# Collected data:

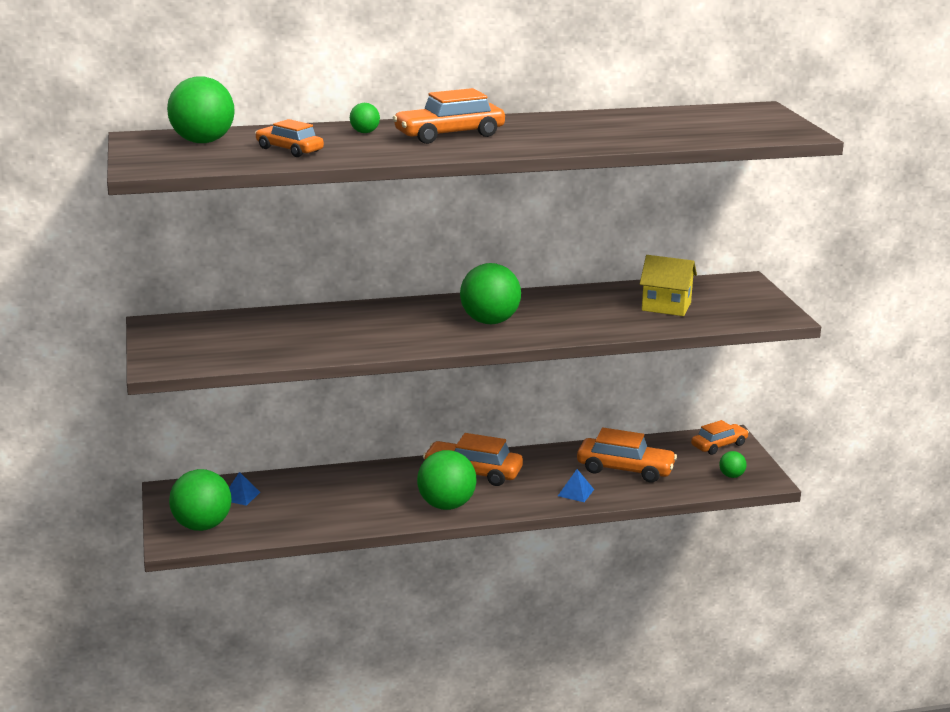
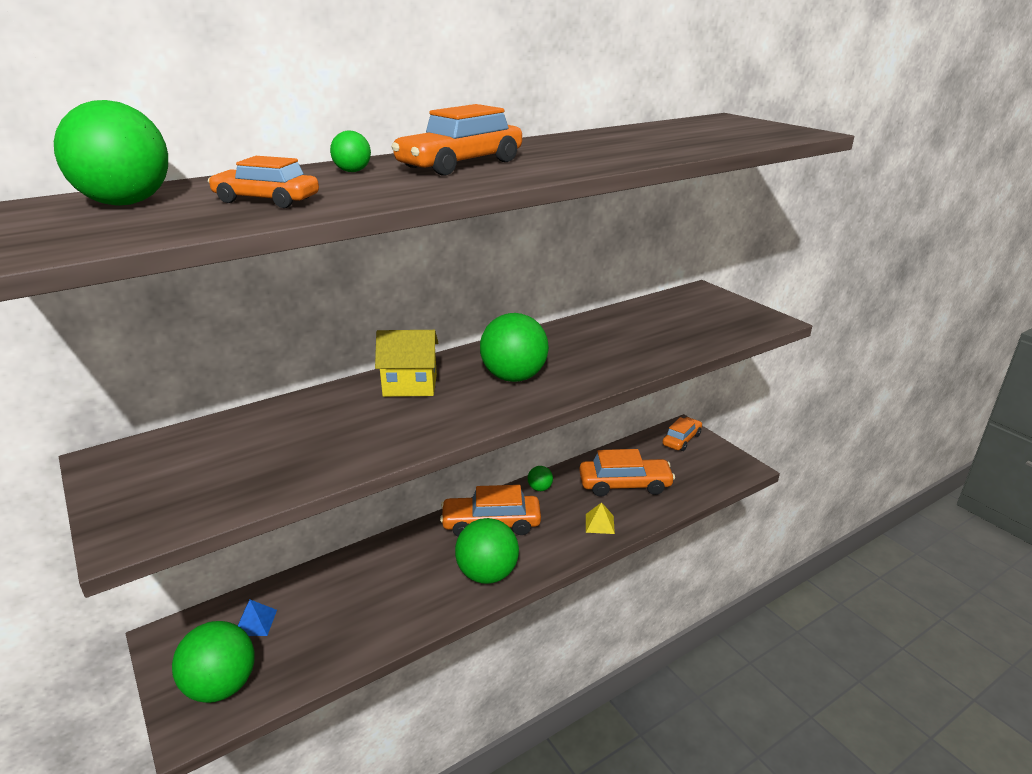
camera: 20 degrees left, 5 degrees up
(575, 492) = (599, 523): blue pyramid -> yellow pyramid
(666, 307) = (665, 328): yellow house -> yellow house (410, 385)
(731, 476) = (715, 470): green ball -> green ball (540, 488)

# To do:
Leave every image out, and retype the material exactly.

# Your response:
camera: 20 degrees left, 5 degrees up
(575, 492) = (599, 523): blue pyramid -> yellow pyramid
(666, 307) = (665, 328): yellow house -> yellow house (410, 385)
(731, 476) = (715, 470): green ball -> green ball (540, 488)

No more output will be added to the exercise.